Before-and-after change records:

☆ ☆ ☆

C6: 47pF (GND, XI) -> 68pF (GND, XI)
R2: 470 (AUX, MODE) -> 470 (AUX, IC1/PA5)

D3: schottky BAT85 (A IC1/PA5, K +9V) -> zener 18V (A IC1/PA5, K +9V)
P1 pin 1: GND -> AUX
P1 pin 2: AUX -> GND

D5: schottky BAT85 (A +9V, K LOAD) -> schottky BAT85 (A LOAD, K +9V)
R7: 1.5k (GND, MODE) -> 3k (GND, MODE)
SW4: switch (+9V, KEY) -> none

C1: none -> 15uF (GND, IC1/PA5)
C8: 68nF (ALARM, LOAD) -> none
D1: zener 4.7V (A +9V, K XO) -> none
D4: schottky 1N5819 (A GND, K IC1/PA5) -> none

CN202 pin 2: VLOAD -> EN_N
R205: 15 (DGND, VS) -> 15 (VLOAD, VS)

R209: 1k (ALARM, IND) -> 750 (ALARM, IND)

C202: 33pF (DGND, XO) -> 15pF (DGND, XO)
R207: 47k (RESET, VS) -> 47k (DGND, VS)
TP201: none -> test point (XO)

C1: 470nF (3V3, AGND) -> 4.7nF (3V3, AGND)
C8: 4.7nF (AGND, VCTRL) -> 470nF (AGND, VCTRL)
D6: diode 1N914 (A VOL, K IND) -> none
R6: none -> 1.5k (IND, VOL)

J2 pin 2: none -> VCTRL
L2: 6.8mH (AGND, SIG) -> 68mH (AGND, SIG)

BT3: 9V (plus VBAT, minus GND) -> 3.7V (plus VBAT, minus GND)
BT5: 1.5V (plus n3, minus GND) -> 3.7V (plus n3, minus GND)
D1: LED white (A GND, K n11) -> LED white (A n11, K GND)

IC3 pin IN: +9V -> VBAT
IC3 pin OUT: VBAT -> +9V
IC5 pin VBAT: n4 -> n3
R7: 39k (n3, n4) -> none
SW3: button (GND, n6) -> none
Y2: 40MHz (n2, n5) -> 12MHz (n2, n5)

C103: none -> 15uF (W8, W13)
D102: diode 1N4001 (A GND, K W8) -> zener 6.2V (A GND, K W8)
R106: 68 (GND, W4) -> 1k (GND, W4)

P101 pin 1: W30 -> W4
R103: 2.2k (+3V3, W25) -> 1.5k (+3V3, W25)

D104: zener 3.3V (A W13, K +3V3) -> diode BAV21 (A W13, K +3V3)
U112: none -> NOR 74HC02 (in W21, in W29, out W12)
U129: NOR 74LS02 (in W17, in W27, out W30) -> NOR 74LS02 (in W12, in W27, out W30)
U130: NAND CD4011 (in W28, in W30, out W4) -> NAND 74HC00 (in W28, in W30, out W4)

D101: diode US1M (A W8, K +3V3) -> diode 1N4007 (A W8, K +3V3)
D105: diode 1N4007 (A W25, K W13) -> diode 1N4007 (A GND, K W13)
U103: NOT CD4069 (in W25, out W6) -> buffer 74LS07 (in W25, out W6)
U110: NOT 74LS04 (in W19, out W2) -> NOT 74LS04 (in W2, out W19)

☆ ☆ ☆

What is being asked:
All lines carrying the word "AGND" must be copied from the data above.

Your response:
C1: 470nF (3V3, AGND) -> 4.7nF (3V3, AGND)
C8: 4.7nF (AGND, VCTRL) -> 470nF (AGND, VCTRL)
L2: 6.8mH (AGND, SIG) -> 68mH (AGND, SIG)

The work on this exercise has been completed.